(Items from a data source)
◇ ◇ ◇
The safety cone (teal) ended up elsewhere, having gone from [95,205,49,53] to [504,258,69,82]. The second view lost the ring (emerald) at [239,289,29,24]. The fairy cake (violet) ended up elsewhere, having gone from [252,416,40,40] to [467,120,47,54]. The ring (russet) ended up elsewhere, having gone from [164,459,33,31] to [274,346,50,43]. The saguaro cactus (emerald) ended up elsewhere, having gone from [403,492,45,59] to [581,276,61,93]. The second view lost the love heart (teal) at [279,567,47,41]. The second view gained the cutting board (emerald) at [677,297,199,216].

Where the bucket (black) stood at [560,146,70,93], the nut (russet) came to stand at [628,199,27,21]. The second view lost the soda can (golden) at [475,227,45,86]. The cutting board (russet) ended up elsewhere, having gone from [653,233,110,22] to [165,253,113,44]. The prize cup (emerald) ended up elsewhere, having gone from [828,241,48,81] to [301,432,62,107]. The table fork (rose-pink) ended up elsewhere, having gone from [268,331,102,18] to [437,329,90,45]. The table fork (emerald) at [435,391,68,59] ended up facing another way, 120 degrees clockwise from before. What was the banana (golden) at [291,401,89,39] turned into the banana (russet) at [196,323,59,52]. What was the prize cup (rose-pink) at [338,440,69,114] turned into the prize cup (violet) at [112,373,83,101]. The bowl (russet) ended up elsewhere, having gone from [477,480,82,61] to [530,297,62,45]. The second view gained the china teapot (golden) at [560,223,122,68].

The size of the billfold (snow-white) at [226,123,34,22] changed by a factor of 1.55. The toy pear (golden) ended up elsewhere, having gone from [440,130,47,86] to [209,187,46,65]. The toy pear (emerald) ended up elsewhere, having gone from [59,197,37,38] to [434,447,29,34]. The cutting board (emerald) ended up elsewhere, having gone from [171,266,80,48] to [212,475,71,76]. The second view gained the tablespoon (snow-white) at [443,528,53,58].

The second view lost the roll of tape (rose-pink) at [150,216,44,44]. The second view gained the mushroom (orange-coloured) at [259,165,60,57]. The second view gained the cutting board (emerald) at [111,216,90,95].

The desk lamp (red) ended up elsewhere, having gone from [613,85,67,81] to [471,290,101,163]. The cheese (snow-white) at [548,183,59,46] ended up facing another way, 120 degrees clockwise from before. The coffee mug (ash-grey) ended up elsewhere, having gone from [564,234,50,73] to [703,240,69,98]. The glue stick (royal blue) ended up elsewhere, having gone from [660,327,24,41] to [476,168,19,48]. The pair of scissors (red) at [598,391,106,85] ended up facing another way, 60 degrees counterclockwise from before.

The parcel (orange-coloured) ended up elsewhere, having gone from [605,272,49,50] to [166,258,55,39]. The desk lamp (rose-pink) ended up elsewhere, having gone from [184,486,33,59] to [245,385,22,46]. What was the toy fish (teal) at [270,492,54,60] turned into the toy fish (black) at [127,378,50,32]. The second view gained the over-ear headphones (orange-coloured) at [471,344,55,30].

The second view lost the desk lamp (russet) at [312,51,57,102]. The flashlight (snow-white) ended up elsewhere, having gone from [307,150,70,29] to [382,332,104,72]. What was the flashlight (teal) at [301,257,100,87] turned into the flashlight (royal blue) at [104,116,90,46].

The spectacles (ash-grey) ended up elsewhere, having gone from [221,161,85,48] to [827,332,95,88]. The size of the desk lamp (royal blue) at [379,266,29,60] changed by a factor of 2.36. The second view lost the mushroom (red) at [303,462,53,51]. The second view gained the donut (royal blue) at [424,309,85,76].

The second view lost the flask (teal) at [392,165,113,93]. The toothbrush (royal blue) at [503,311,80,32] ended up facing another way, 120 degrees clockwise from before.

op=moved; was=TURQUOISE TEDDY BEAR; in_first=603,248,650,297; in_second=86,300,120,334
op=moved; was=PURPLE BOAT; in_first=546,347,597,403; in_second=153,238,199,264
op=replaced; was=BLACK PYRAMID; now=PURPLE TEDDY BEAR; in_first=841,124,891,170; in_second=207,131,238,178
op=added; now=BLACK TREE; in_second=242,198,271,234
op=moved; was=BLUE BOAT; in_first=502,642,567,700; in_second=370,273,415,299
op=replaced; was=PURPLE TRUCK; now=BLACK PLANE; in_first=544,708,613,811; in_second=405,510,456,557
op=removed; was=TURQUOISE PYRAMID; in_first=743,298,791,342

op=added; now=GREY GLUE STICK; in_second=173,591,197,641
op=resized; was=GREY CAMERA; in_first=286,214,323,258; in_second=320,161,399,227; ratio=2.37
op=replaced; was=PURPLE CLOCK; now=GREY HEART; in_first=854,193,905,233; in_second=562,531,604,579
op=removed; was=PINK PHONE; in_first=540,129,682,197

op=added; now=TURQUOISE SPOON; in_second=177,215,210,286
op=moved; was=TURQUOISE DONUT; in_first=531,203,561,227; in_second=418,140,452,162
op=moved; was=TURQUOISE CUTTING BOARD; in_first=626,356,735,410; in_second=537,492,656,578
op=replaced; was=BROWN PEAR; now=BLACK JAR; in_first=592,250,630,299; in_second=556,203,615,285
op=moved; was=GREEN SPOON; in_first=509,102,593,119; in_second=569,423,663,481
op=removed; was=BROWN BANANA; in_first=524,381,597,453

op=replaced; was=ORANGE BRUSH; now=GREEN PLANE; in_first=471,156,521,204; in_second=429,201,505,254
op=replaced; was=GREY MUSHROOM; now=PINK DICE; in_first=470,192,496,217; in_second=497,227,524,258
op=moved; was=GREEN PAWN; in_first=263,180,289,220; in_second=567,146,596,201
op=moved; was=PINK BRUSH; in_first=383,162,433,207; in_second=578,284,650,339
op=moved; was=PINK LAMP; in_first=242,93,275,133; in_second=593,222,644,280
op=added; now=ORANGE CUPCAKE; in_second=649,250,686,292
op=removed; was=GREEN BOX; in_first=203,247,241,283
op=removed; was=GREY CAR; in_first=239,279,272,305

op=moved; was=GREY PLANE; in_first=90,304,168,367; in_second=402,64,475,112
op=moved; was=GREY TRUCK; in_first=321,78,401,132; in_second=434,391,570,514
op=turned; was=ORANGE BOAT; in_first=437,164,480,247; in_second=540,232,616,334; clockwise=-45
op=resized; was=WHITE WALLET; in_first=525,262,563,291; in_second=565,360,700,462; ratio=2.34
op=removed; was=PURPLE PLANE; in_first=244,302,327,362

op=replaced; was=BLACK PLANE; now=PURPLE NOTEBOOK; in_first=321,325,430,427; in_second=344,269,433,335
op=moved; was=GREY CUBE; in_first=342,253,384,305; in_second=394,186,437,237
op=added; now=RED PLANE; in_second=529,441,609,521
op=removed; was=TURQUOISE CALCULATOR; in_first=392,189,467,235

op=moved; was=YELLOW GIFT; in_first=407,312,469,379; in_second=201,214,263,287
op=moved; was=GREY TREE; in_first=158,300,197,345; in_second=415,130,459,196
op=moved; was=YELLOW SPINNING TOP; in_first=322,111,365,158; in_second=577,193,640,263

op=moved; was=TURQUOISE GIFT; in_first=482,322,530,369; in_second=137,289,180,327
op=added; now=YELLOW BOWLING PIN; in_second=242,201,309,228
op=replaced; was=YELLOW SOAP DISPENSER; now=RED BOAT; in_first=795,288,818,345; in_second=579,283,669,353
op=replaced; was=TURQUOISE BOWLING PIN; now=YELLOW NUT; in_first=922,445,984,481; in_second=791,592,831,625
◇ ◇ ◇
Task instructions: Could you set down, word for word, only the lines above from the line with "op=moved; was=PURPLE BOAT;" to the line with "op=replaced; was=PURPLE TRUCK;", including both?

Reply:
op=moved; was=PURPLE BOAT; in_first=546,347,597,403; in_second=153,238,199,264
op=replaced; was=BLACK PYRAMID; now=PURPLE TEDDY BEAR; in_first=841,124,891,170; in_second=207,131,238,178
op=added; now=BLACK TREE; in_second=242,198,271,234
op=moved; was=BLUE BOAT; in_first=502,642,567,700; in_second=370,273,415,299
op=replaced; was=PURPLE TRUCK; now=BLACK PLANE; in_first=544,708,613,811; in_second=405,510,456,557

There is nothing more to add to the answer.